Records supplied Block Start

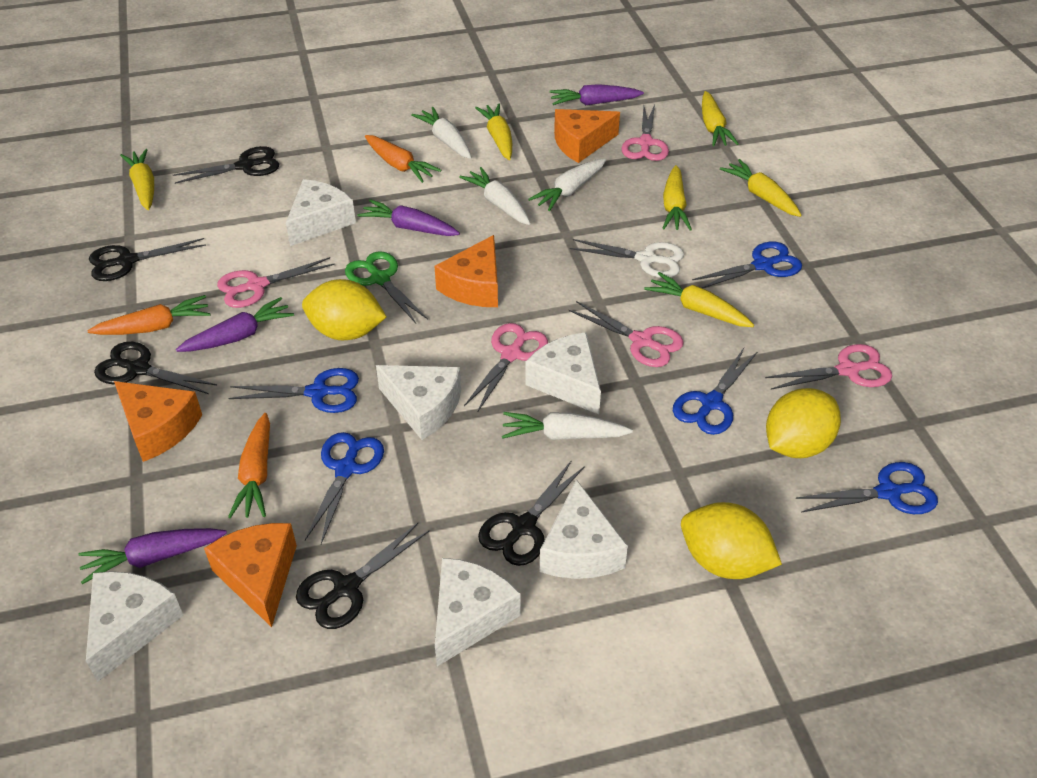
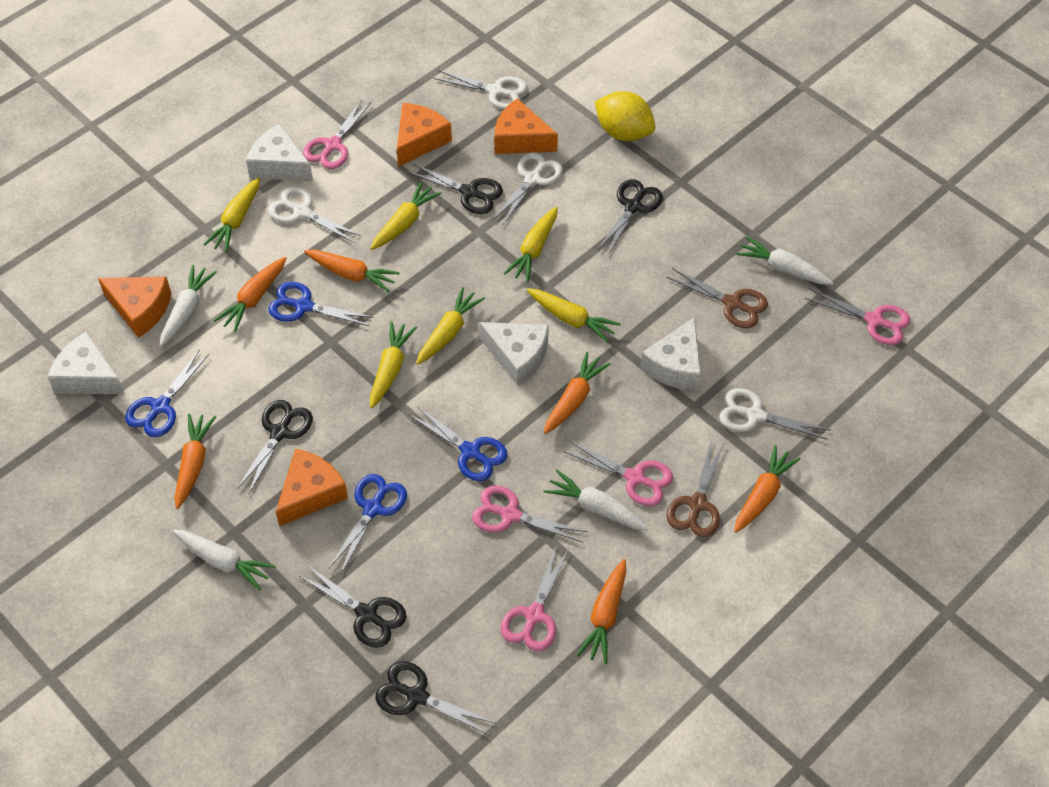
blue scissors: 5 -> 4
brown scissors: 0 -> 2
green scissors: 1 -> 0
orange carrot: 3 -> 6
purple carrot: 4 -> 0
white cheese: 6 -> 4
white scissors: 1 -> 4
yellow lemon: 3 -> 1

Records supplied Block End

▸ Exercise goal: Print out all the material word for word but exclude any images.

▸ Response:
blue scissors: 5 -> 4
brown scissors: 0 -> 2
green scissors: 1 -> 0
orange carrot: 3 -> 6
purple carrot: 4 -> 0
white cheese: 6 -> 4
white scissors: 1 -> 4
yellow lemon: 3 -> 1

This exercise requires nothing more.